▼
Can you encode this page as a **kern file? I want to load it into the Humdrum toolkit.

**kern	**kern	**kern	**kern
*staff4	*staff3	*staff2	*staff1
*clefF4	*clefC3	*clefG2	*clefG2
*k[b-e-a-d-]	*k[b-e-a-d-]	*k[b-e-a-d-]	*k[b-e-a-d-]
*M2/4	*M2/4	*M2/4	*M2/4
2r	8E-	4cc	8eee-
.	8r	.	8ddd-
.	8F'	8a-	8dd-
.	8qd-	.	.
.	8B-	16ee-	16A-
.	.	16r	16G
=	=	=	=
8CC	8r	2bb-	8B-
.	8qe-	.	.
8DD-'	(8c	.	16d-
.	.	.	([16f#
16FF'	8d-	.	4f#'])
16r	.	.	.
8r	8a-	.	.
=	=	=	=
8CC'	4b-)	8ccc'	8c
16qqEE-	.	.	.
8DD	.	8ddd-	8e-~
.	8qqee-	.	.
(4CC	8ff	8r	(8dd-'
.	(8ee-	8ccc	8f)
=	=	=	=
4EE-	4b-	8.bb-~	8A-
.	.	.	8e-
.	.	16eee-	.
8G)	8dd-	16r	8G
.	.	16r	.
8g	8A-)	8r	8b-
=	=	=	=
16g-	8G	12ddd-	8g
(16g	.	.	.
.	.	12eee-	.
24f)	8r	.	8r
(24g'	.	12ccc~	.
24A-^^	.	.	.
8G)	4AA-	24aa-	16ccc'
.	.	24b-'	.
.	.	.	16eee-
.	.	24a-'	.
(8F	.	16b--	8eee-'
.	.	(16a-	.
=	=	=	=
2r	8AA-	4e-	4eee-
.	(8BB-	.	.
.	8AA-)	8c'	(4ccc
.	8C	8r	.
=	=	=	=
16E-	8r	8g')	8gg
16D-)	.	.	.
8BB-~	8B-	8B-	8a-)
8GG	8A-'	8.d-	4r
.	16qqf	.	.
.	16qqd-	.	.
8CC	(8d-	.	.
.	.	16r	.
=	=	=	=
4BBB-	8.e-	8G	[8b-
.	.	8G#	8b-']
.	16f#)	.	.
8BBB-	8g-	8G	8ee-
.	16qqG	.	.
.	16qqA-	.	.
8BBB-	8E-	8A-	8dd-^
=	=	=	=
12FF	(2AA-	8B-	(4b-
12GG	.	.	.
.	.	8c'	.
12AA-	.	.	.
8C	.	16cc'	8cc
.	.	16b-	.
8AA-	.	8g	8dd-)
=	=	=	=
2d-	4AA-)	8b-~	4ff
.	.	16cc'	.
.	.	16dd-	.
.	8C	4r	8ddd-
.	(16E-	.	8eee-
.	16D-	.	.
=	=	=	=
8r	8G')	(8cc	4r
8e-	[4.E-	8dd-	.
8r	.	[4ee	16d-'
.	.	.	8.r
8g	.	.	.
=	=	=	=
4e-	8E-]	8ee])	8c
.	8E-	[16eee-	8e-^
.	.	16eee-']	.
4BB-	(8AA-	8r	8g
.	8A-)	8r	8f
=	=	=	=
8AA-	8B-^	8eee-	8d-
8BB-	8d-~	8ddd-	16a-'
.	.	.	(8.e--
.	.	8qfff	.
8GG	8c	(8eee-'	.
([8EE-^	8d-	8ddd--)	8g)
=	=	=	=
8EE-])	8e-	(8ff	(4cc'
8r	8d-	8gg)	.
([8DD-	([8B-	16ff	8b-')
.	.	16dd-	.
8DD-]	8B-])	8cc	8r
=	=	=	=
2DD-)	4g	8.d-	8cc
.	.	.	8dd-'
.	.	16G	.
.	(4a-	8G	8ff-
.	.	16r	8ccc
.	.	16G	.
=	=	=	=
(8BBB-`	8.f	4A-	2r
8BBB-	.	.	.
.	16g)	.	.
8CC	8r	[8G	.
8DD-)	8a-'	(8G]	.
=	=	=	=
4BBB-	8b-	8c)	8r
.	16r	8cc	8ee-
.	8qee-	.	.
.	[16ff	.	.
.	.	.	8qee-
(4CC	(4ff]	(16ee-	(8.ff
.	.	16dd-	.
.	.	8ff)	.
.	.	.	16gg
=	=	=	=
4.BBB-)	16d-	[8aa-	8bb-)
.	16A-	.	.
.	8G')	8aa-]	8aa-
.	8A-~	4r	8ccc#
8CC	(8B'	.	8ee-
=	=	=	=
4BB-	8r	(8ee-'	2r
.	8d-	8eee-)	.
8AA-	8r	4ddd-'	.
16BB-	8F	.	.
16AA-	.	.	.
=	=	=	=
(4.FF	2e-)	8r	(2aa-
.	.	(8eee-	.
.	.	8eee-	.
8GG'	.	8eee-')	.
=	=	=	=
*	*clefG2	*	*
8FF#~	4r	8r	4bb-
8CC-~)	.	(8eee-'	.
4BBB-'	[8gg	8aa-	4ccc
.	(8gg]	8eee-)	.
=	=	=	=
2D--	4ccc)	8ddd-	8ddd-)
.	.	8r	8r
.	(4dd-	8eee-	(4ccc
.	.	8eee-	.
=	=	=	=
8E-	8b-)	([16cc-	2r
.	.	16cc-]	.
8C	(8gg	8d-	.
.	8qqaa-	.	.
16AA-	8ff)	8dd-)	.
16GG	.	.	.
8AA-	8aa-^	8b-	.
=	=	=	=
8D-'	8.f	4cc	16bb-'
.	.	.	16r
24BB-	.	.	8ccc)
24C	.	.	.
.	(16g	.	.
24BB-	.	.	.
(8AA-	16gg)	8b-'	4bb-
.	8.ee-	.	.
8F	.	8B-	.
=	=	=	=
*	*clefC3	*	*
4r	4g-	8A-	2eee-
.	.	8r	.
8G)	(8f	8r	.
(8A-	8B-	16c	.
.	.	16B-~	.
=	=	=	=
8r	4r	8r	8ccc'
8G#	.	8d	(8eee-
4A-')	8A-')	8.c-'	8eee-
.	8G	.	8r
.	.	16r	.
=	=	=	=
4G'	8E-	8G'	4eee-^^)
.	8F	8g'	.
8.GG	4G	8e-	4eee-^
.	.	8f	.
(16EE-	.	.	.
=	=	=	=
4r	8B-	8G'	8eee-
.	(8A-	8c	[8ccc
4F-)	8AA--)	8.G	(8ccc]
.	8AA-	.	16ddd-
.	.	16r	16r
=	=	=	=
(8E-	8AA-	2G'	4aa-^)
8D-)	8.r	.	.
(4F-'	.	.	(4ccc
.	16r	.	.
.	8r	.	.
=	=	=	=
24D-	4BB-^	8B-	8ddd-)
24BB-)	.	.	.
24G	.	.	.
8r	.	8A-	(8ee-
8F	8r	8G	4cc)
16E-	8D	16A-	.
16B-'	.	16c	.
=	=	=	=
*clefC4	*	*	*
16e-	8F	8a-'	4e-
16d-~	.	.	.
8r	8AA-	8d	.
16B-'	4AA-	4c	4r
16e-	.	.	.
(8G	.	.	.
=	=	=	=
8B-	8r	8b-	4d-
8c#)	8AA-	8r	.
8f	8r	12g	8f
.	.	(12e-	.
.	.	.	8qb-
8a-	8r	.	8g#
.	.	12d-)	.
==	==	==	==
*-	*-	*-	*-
▲
* **WHAT THE TASK ASKS**
Collect every line of the records above that contains the string "kern", treating uppercase and lowercase letters as different.

* **RESPONSE TO THE EXERCISE**
Can you encode this page as a **kern file? I want to load it into the Humdrum toolkit.
**kern	**kern	**kern	**kern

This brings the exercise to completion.